> [Dataset entries]:
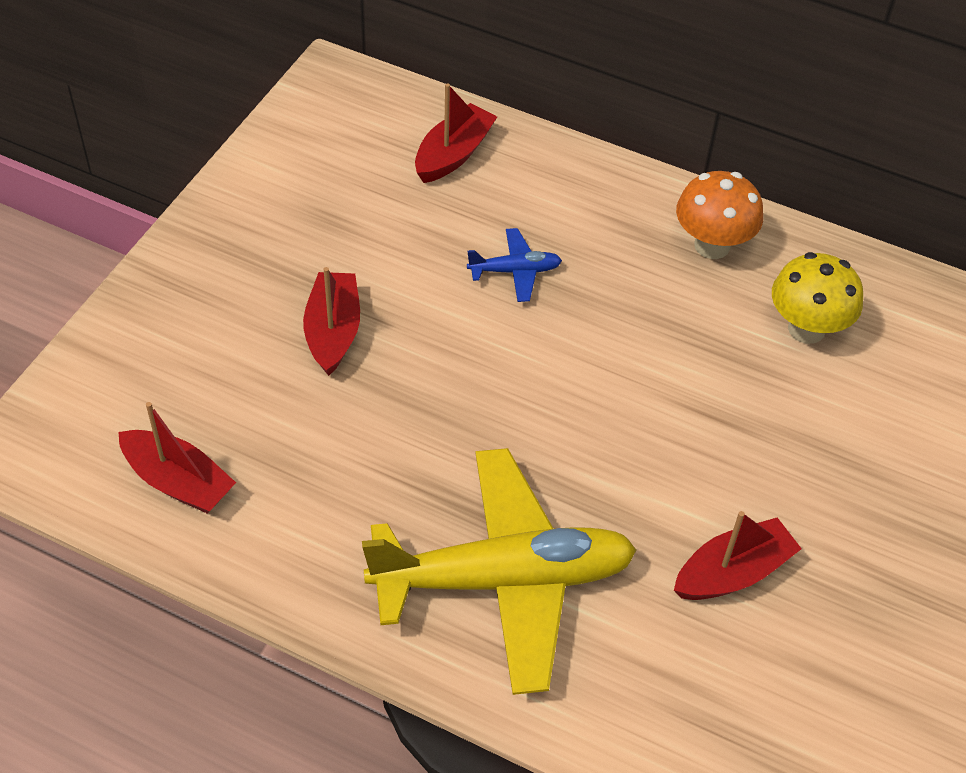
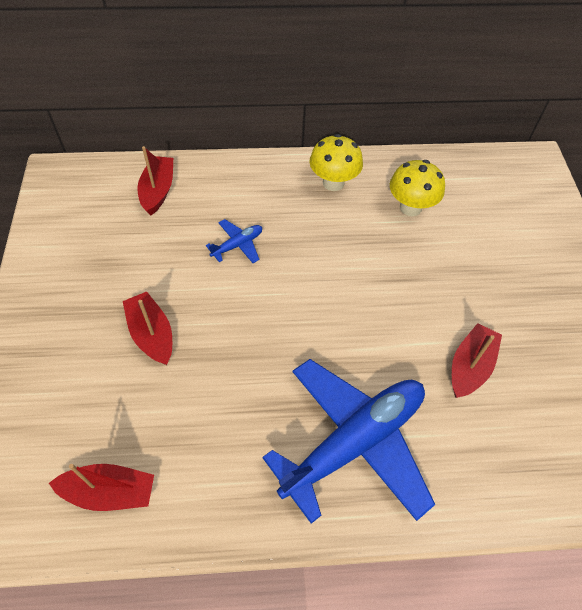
camera: 30 degrees left, 5 degrees up
(503, 579) = (354, 442): yellow plane -> blue plane
(712, 245) = (333, 183): orange mushroom -> yellow mushroom

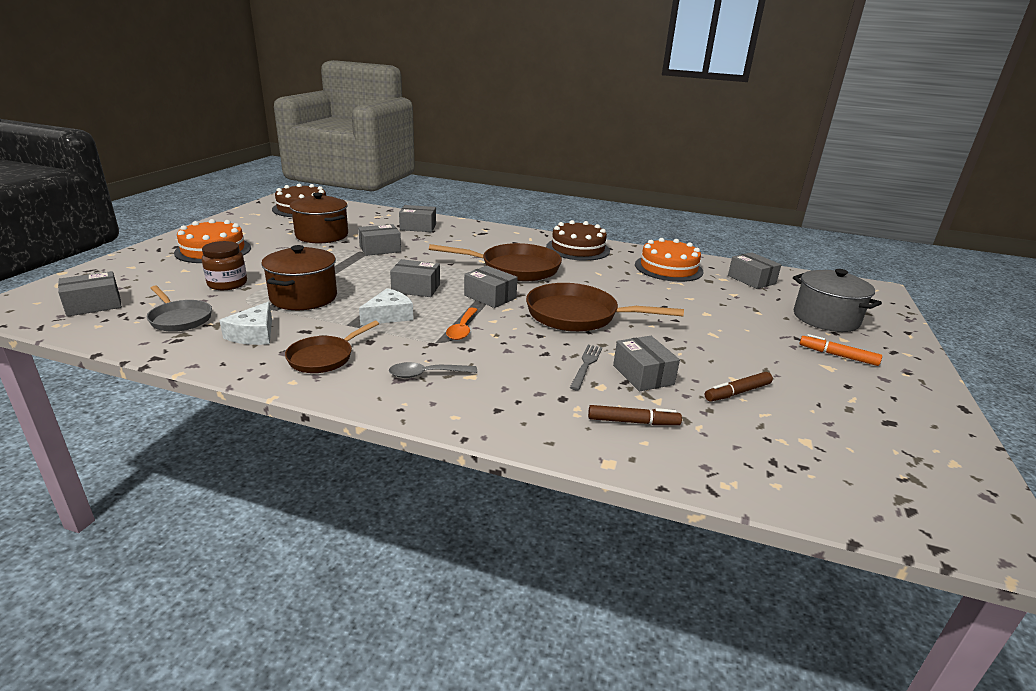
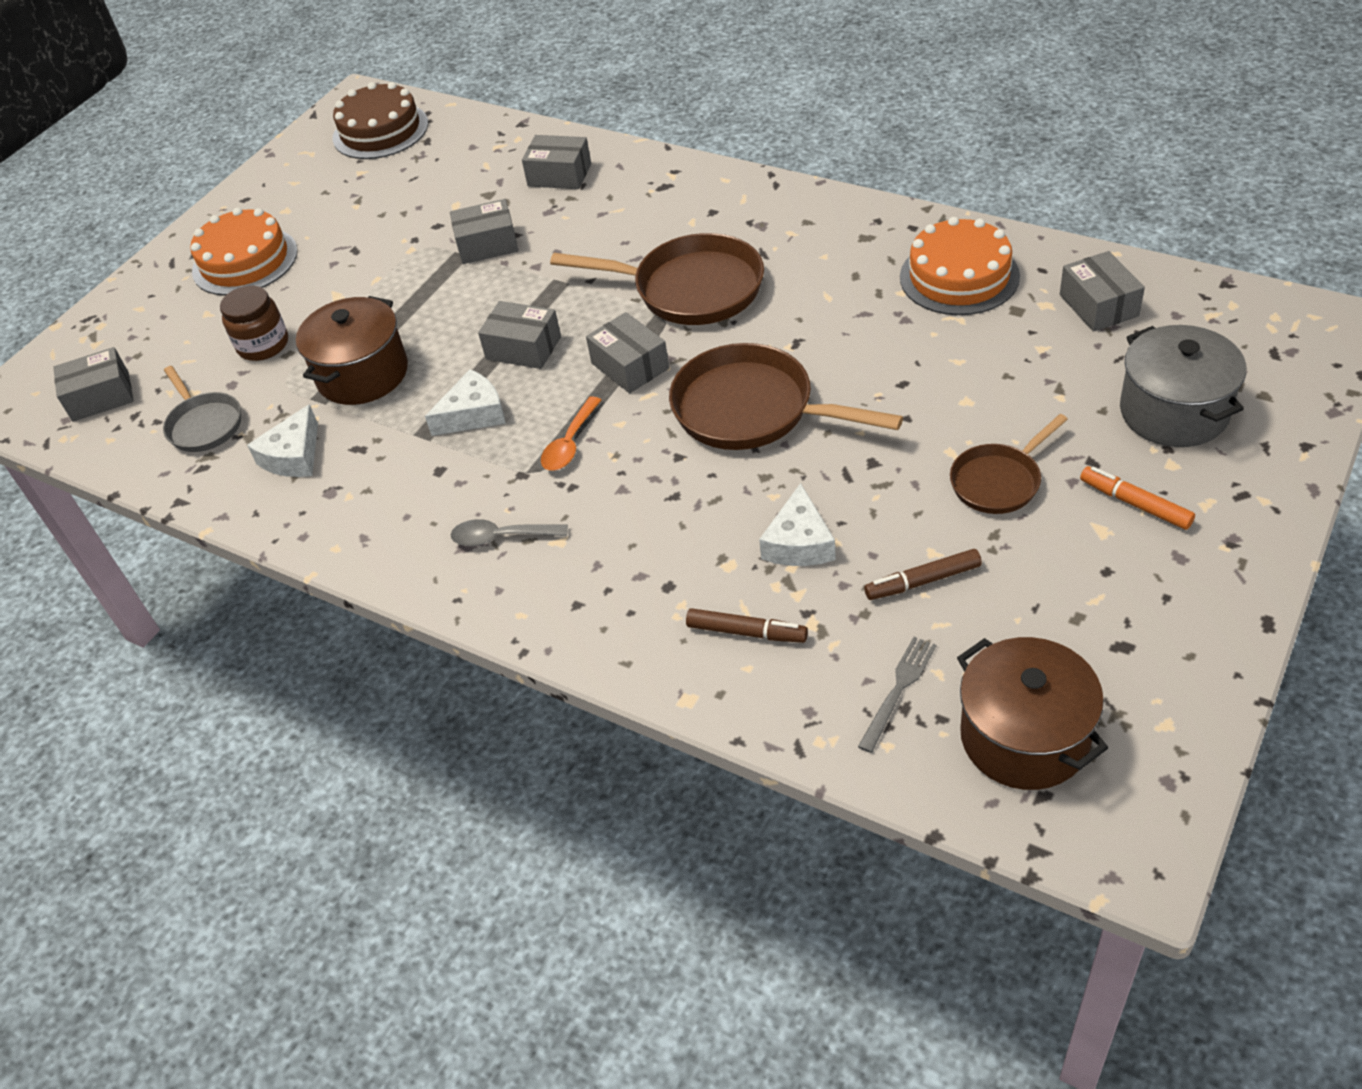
camera: 20 degrees right, 20 degrees up
(322, 235) = (403, 211): brown pot -> brown pot (1024, 737)
(324, 357) = (377, 503): brown pan -> brown pan (999, 481)
(578, 248) = (817, 225): brown cake -> none
(586, 365) = (724, 521): grey fork -> grey fork (898, 690)
(643, 375) = (799, 543): grey box -> white cheese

> [Problem]: After finding the line that contains "(586, 365) = (724, 521): grey" in the records above, copy that line and each one after it exactly, through the final line.

> [Answer space]:
(586, 365) = (724, 521): grey fork -> grey fork (898, 690)
(643, 375) = (799, 543): grey box -> white cheese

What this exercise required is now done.